* **What to produce**:
Output only the entries, exactly as given, without the pictures.

◆ ◆ ◆ ◆

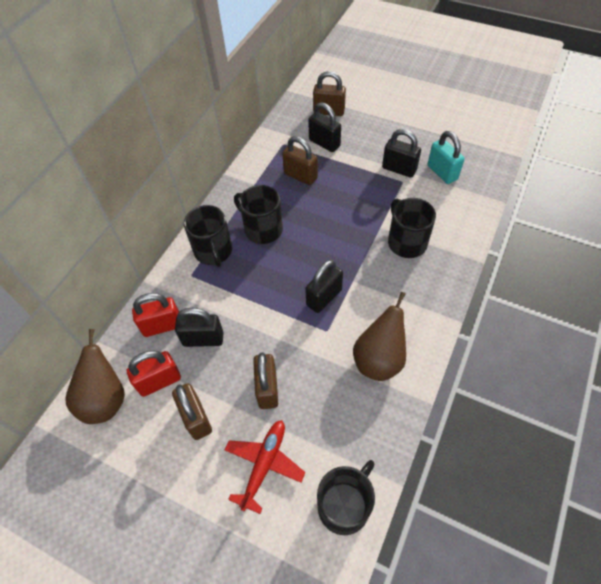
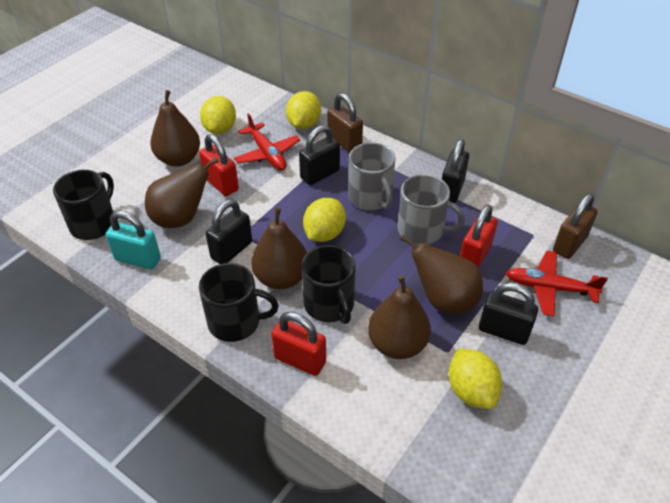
black mug: 4 -> 3
brown padlock: 4 -> 2
brown pear: 2 -> 5
grey mug: 0 -> 2
red padlock: 2 -> 3
red plane: 1 -> 2
yellow lemon: 0 -> 4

◆ ◆ ◆ ◆

* **Exercise response**:
black mug: 4 -> 3
brown padlock: 4 -> 2
brown pear: 2 -> 5
grey mug: 0 -> 2
red padlock: 2 -> 3
red plane: 1 -> 2
yellow lemon: 0 -> 4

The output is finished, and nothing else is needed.